▶ Supplied information
=== Section Start ===

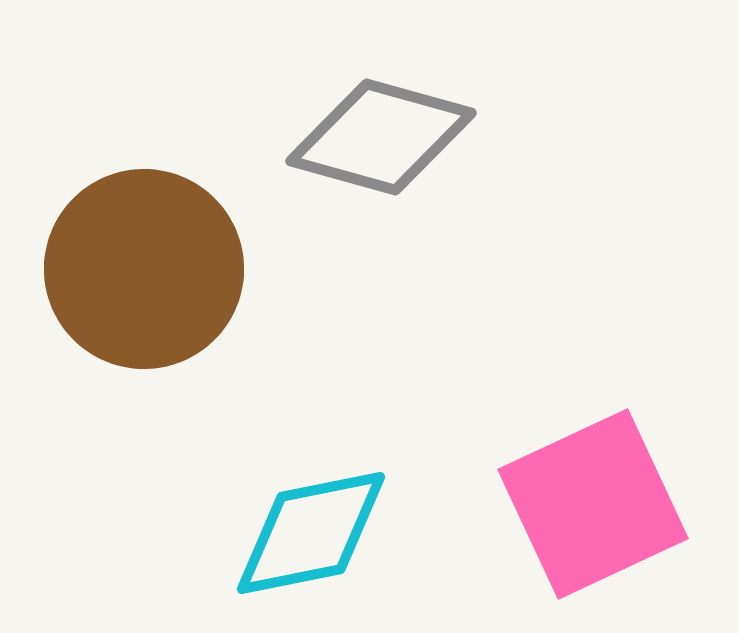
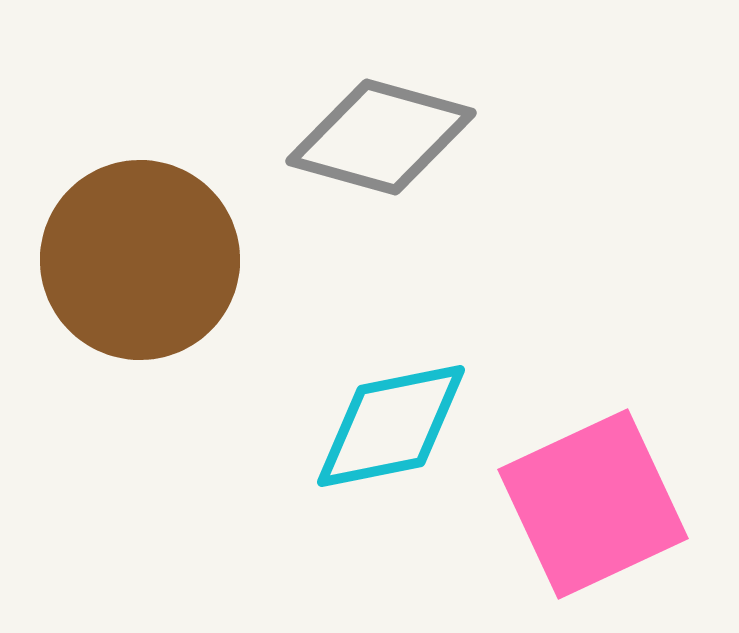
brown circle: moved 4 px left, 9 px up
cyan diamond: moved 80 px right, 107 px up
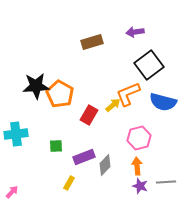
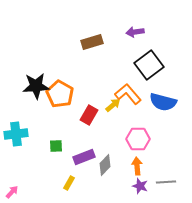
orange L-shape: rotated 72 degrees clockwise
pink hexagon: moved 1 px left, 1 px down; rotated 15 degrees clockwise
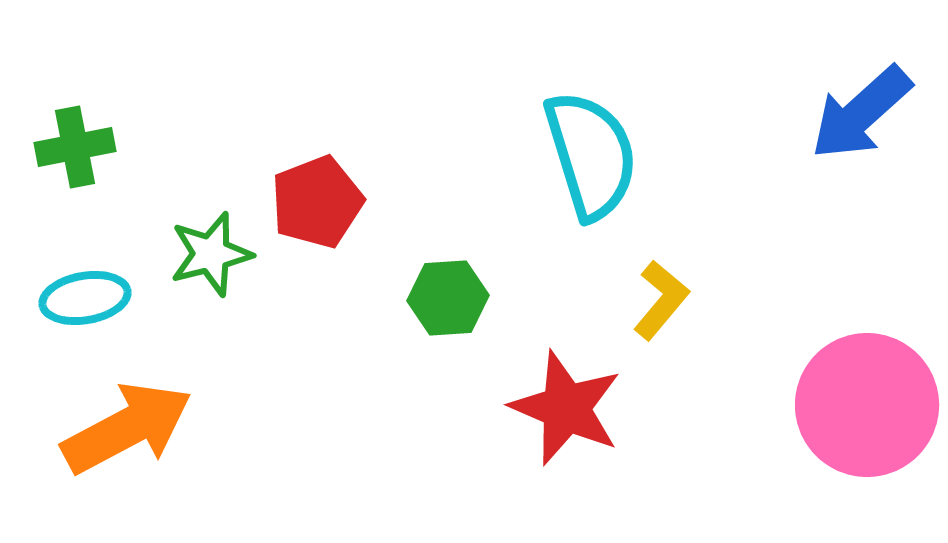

=== Section End ===
=== Section Start ===

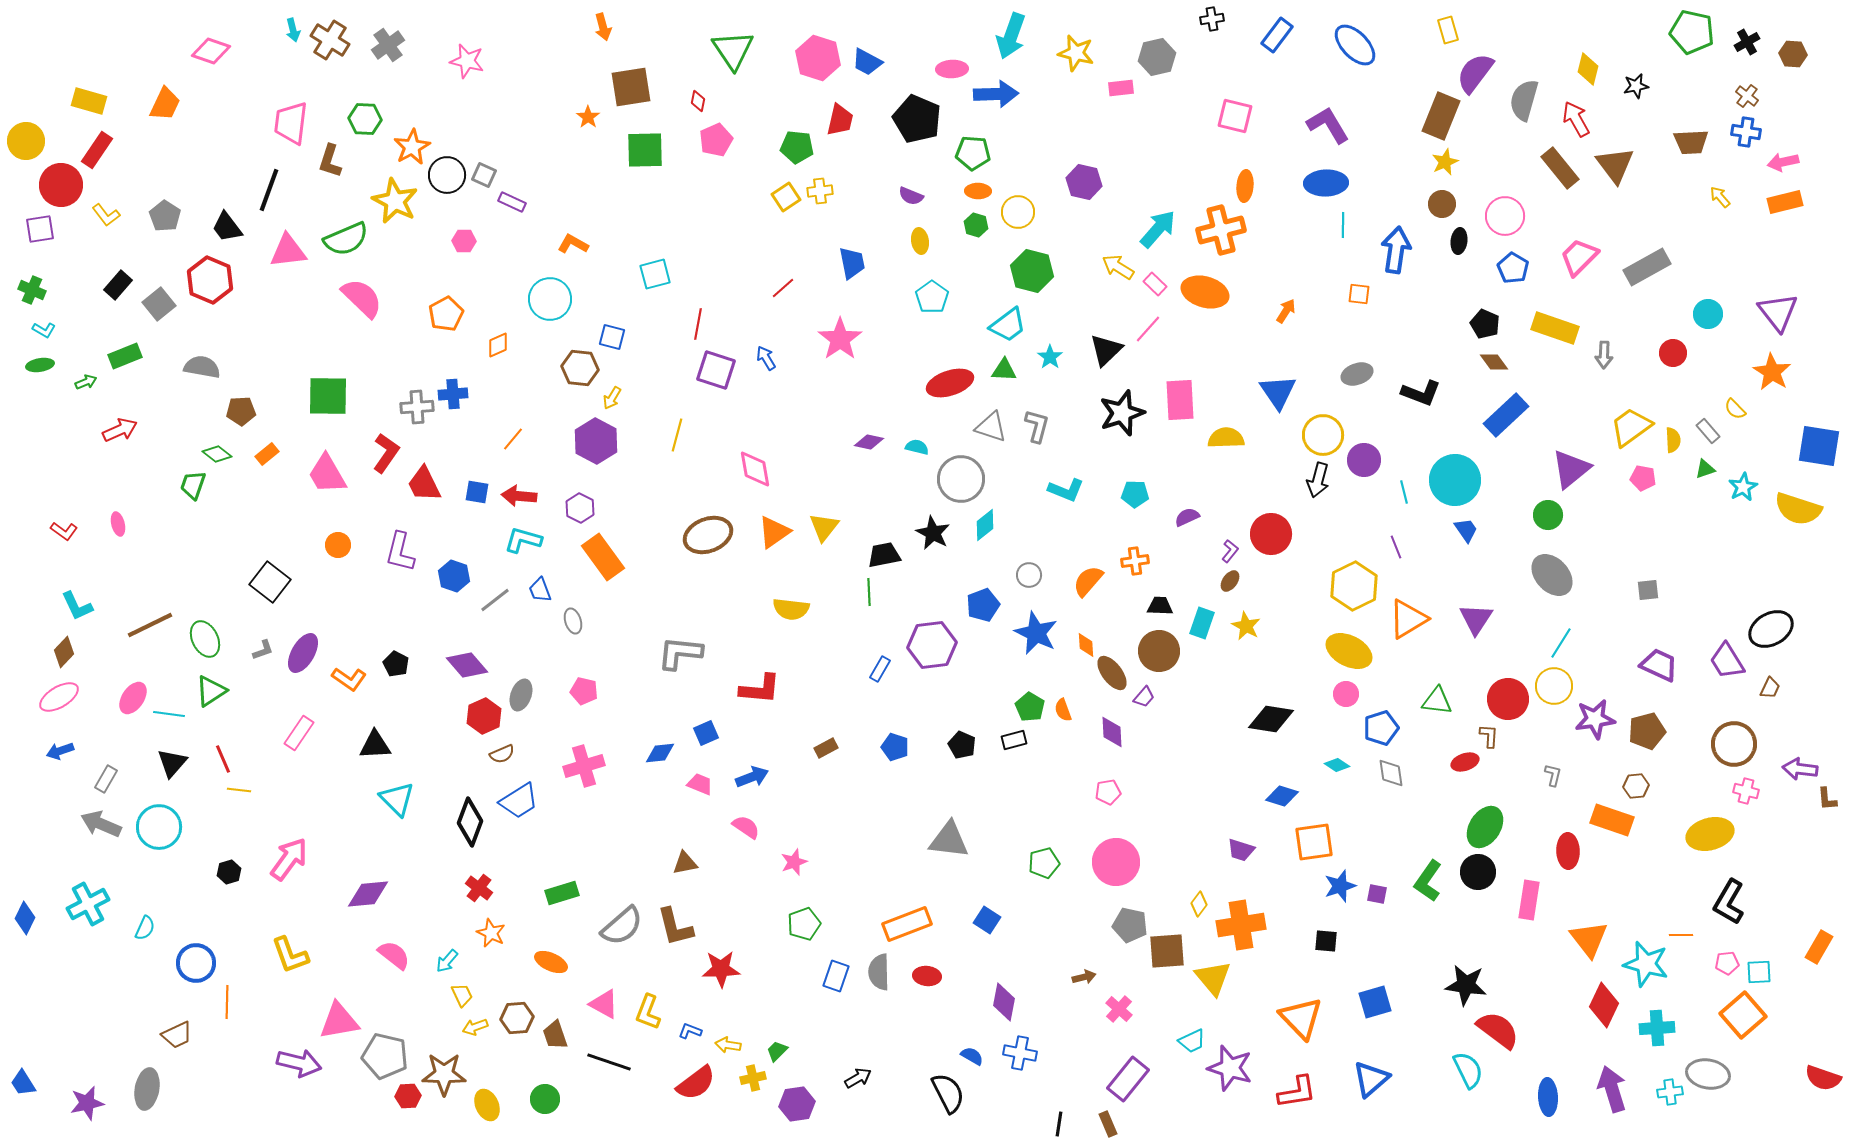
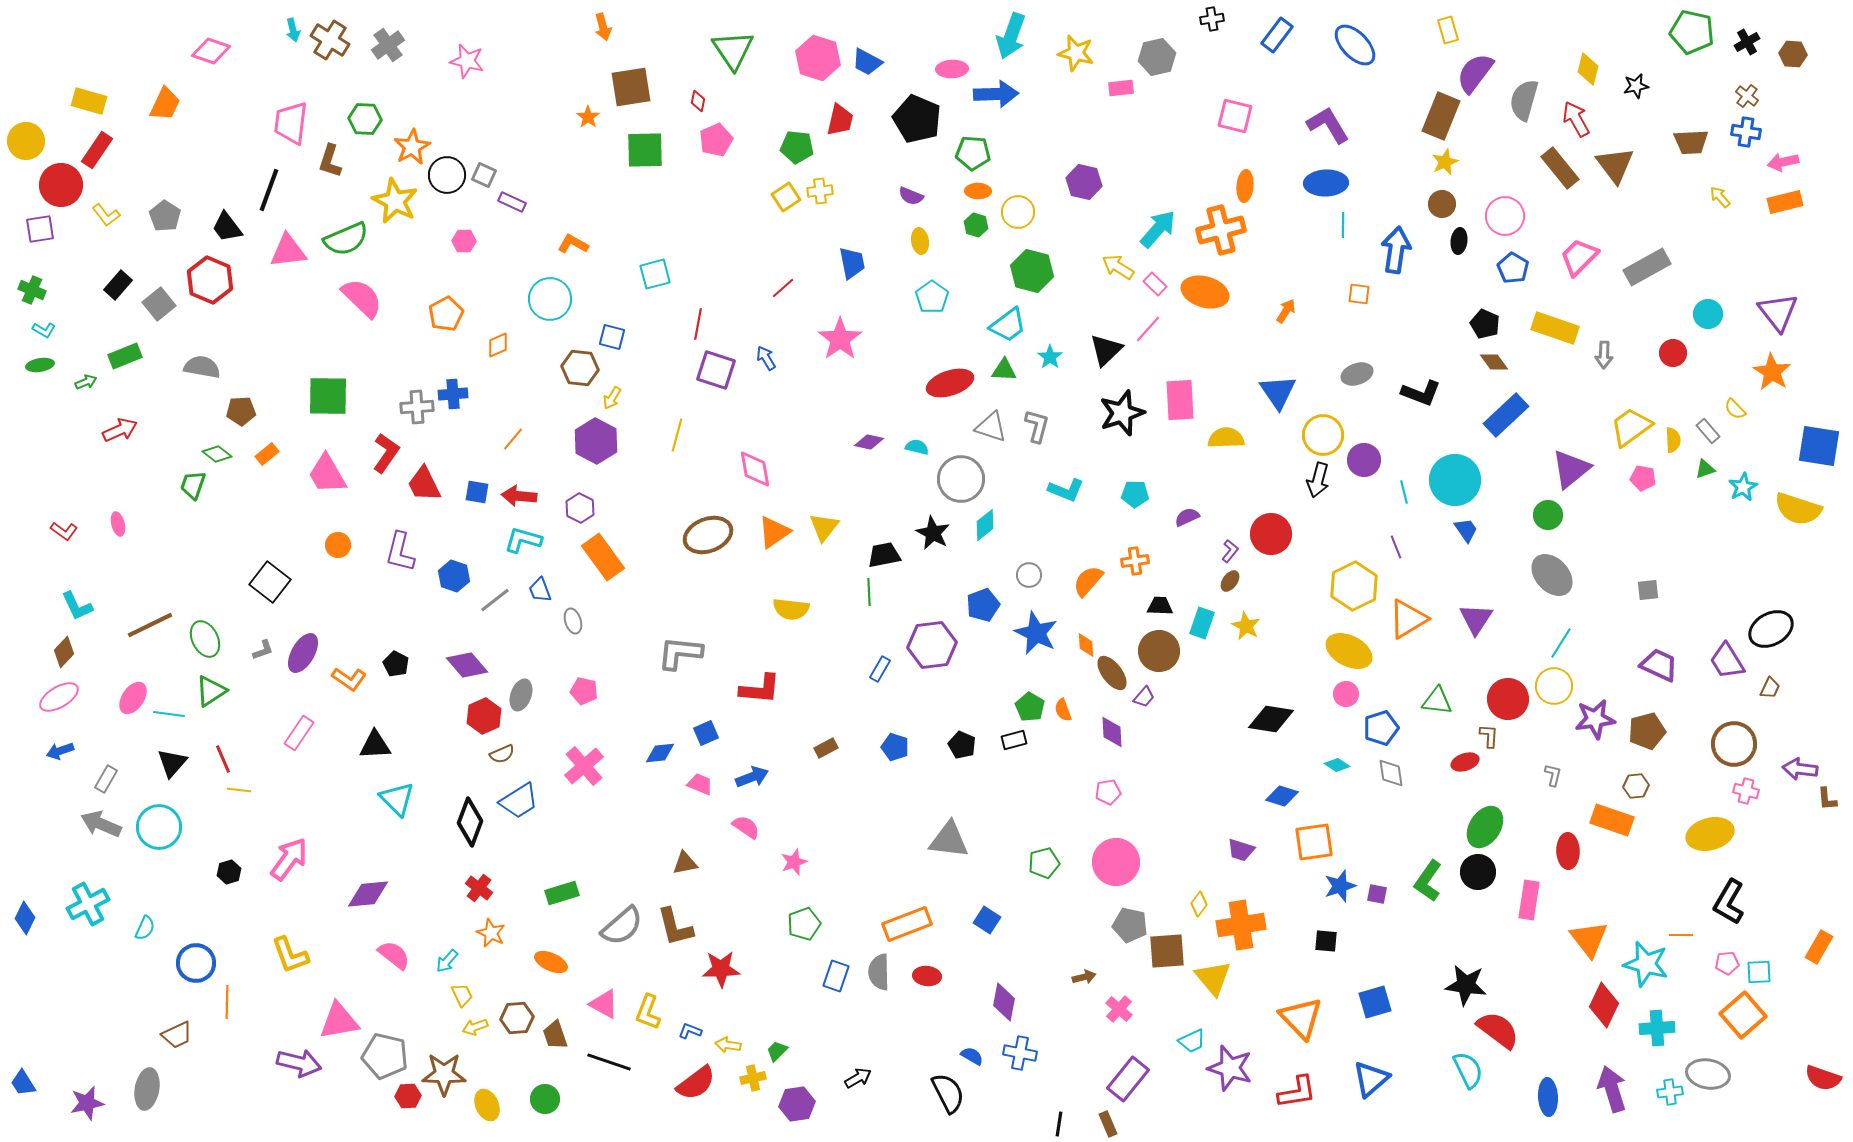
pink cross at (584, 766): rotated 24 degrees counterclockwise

=== Section End ===

▶ Required work
In the listing above, find the line containing "cyan diamond: moved 80 px right, 107 px up" and the line containing "pink hexagon: moved", then return both of them and every line between, exactly, without pictures.

▶ Exercise output
cyan diamond: moved 80 px right, 107 px up
orange L-shape: rotated 72 degrees clockwise
pink hexagon: moved 1 px left, 1 px down; rotated 15 degrees clockwise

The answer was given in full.